▶ [REQUIRED ACTION]: In the listing below, locate the line that contains "white car |" and the line that contains "gone | black". Restate word for word those two lines and every line between them, and nothing else.

▶ [DATA]:
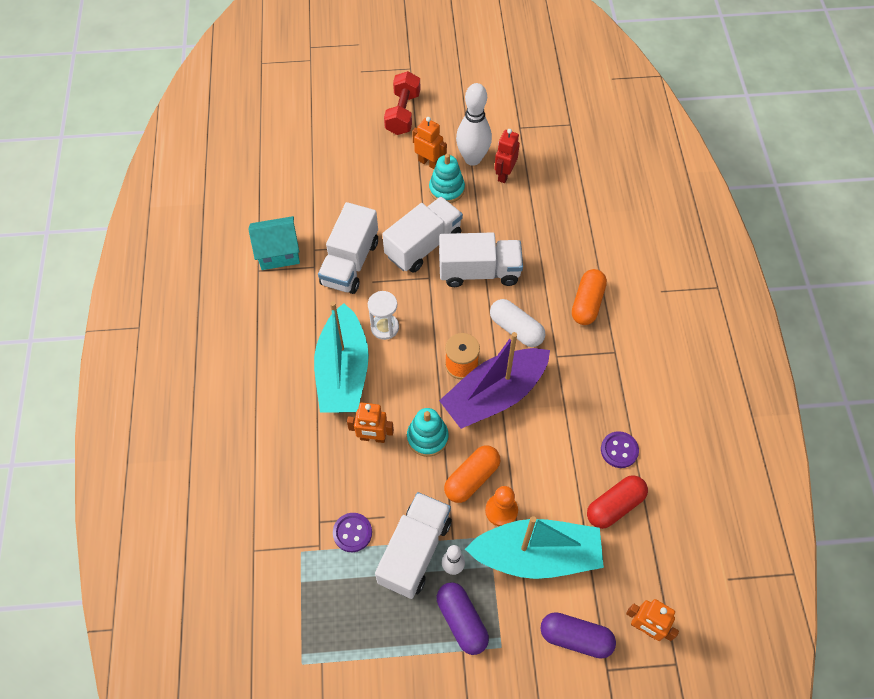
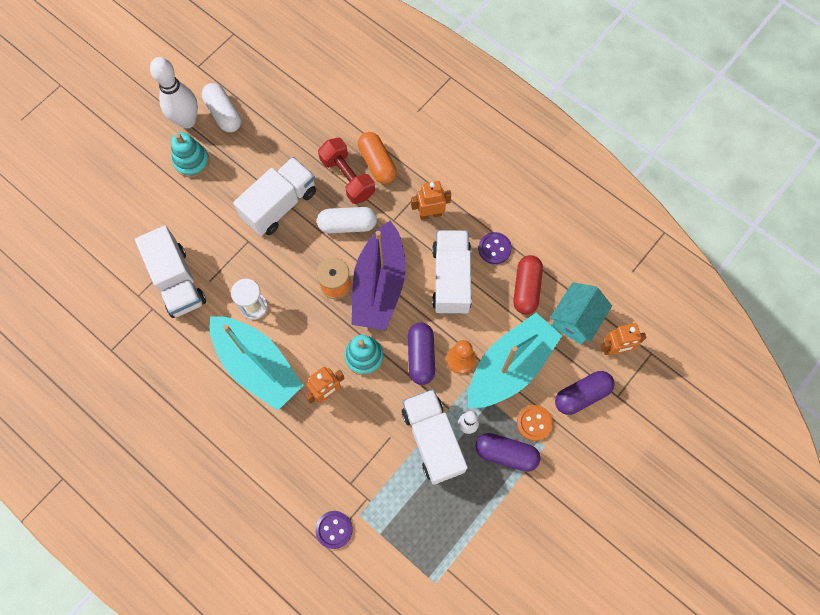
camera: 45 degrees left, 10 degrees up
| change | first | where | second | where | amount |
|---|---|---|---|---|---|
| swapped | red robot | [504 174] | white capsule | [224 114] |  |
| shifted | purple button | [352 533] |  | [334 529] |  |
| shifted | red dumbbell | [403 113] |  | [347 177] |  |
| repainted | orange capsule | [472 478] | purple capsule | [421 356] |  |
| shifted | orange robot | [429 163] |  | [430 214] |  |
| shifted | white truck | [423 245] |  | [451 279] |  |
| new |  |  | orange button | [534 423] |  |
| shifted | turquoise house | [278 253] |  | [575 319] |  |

---

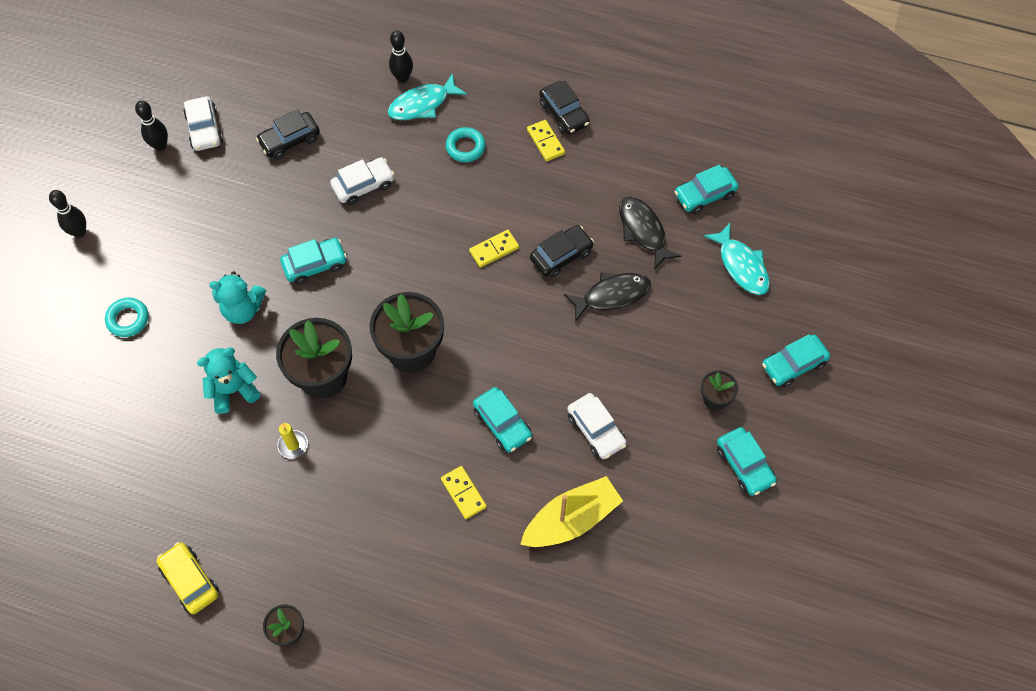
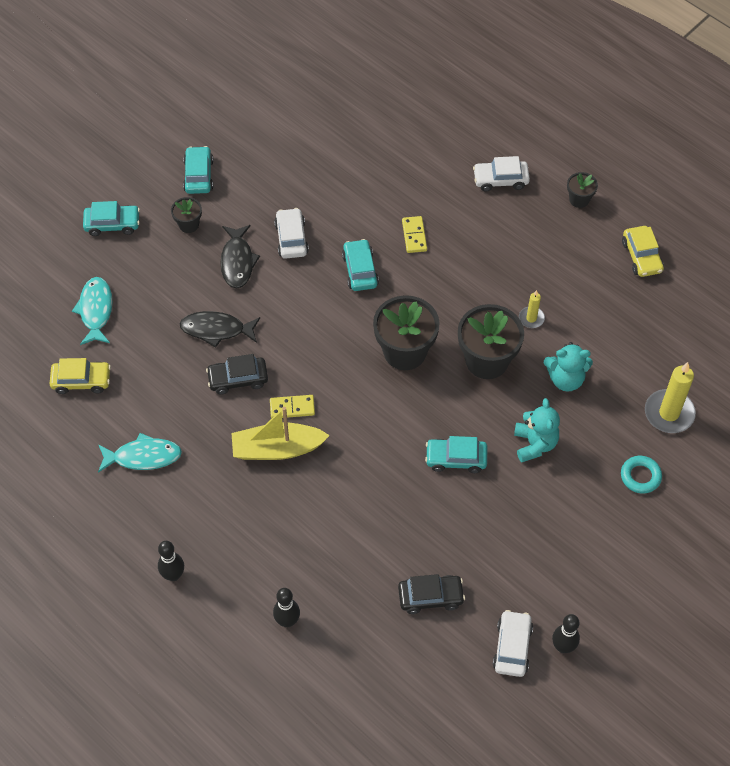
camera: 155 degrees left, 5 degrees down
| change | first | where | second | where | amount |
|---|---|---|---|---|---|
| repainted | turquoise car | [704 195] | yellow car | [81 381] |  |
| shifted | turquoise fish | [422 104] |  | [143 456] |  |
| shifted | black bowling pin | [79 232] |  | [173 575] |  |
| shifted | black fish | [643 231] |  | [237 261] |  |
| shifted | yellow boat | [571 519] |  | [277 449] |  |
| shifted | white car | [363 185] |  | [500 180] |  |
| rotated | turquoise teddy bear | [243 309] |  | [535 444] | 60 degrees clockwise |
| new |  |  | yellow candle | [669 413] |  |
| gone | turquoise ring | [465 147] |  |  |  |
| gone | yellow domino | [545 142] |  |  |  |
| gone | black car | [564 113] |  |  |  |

▶ [ANSWER]:
| shifted | white car | [363 185] |  | [500 180] |  |
| rotated | turquoise teddy bear | [243 309] |  | [535 444] | 60 degrees clockwise |
| new |  |  | yellow candle | [669 413] |  |
| gone | turquoise ring | [465 147] |  |  |  |
| gone | yellow domino | [545 142] |  |  |  |
| gone | black car | [564 113] |  |  |  |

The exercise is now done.